## Task description:
Scan the material that follows. Copy every line containing the word "brown".

#### Input material ####

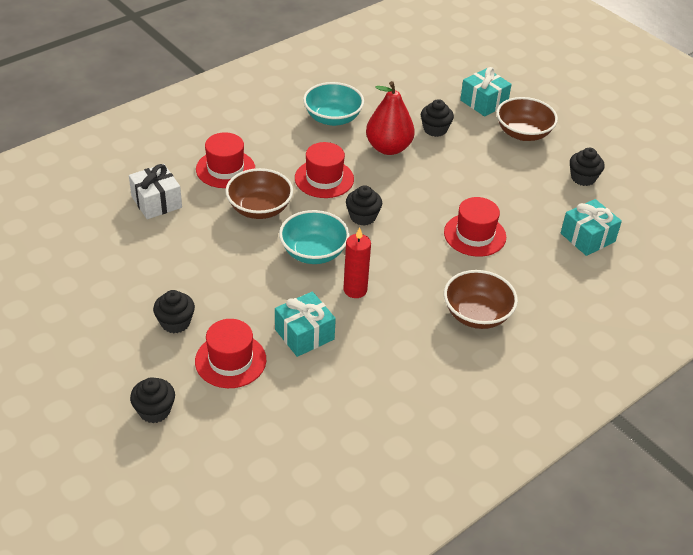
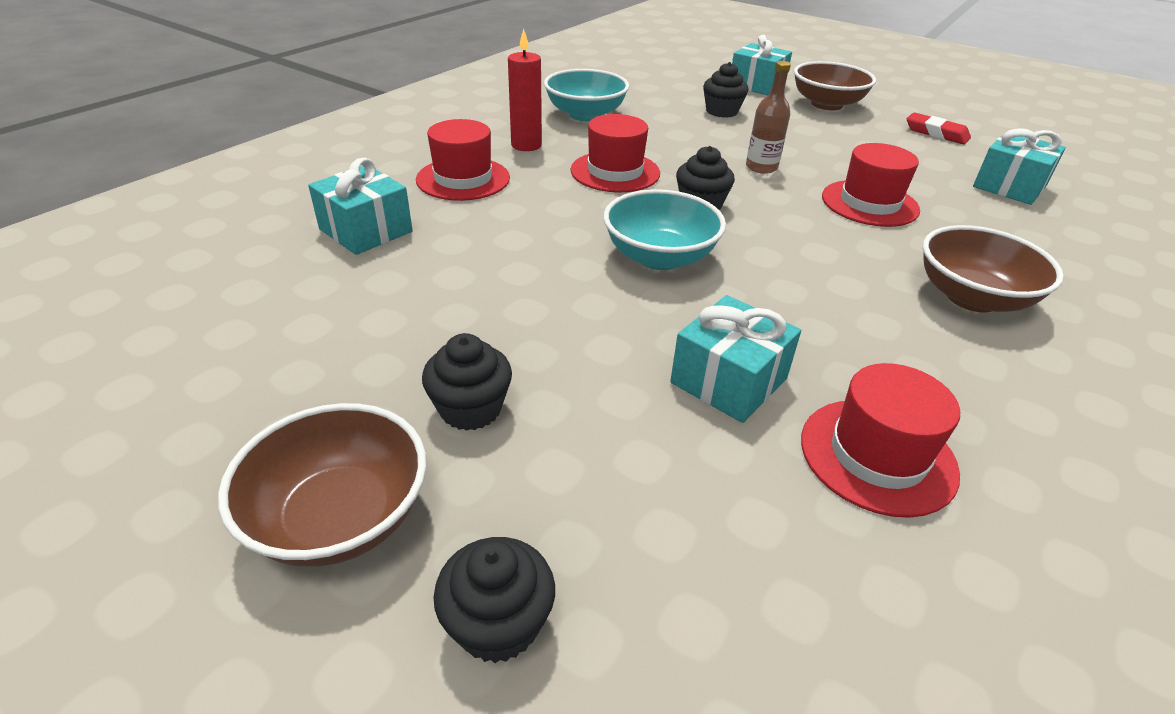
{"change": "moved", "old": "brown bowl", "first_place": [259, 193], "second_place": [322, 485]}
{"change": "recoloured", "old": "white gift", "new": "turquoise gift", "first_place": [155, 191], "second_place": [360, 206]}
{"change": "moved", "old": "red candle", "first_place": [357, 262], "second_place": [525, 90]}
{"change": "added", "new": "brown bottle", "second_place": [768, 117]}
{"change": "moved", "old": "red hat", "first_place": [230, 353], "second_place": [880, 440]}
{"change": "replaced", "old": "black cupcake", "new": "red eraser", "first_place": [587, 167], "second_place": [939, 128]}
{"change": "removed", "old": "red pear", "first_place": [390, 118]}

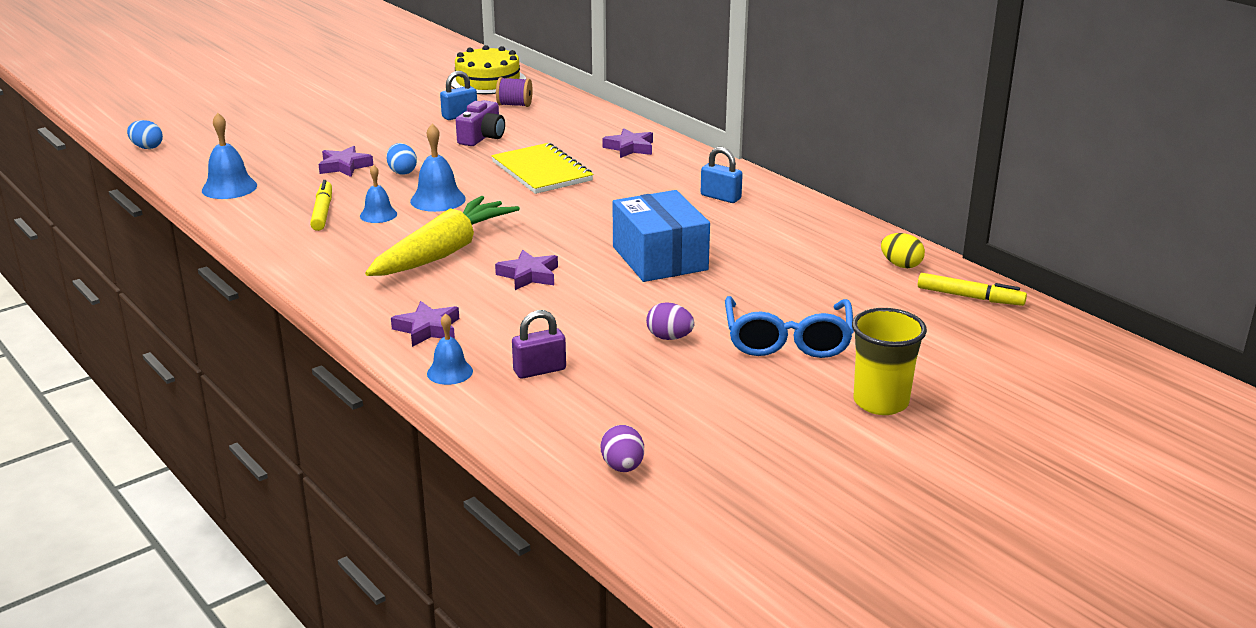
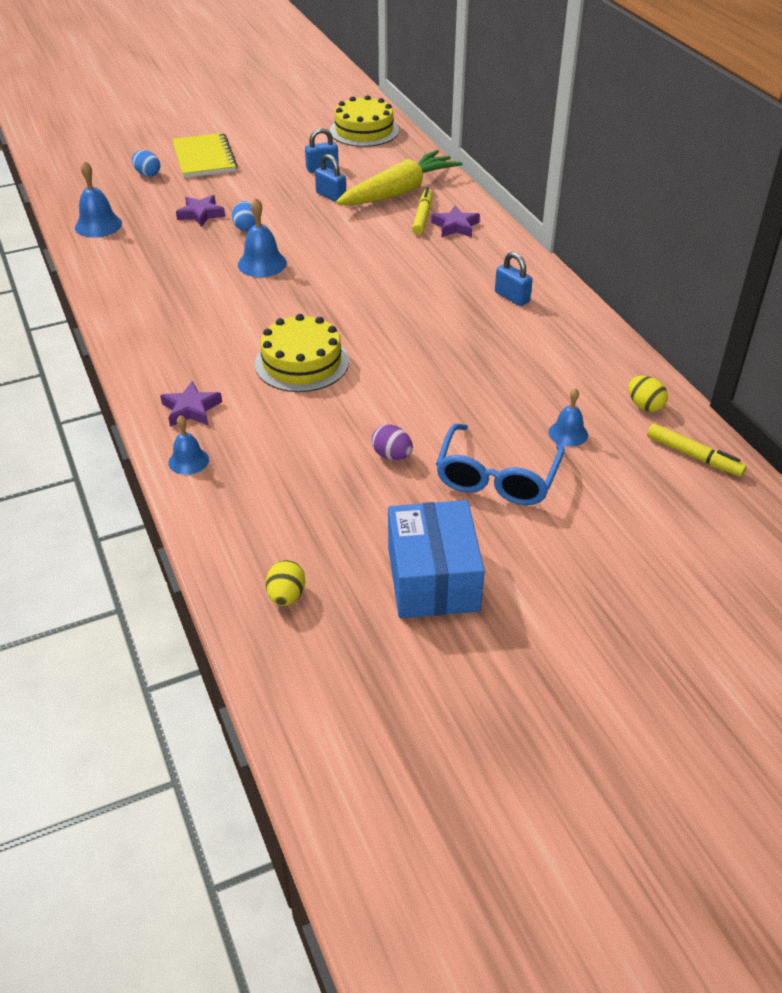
{"change": "moved", "old": "blue egg", "first_place": [145, 134], "second_place": [146, 163]}
{"change": "moved", "old": "yellow notebook", "first_place": [542, 168], "second_place": [204, 155]}
{"change": "replaced", "old": "purple star", "new": "yellow cake", "first_place": [526, 270], "second_place": [302, 353]}
{"change": "recoloured", "old": "purple egg", "new": "yellow egg", "first_place": [622, 448], "second_place": [285, 583]}
{"change": "replaced", "old": "purple camera", "new": "blue padlock", "first_place": [480, 123], "second_place": [330, 178]}
{"change": "moved", "old": "yellow carrot", "first_place": [442, 236], "second_place": [399, 177]}
{"change": "moved", "old": "blue box", "first_place": [661, 236], "second_place": [436, 559]}
{"change": "moved", "old": "yellow marker", "first_place": [321, 205], "second_place": [422, 211]}
{"change": "moved", "old": "blue bell", "first_place": [378, 194], "second_place": [568, 417]}
{"change": "removed", "old": "purple spool", "first_place": [514, 92]}
{"change": "removed", "old": "purple padlock", "first_place": [539, 344]}
{"change": "removed", "old": "yellow cup", "first_place": [889, 361]}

####

## Result:
{"change": "moved", "old": "brown bowl", "first_place": [259, 193], "second_place": [322, 485]}
{"change": "added", "new": "brown bottle", "second_place": [768, 117]}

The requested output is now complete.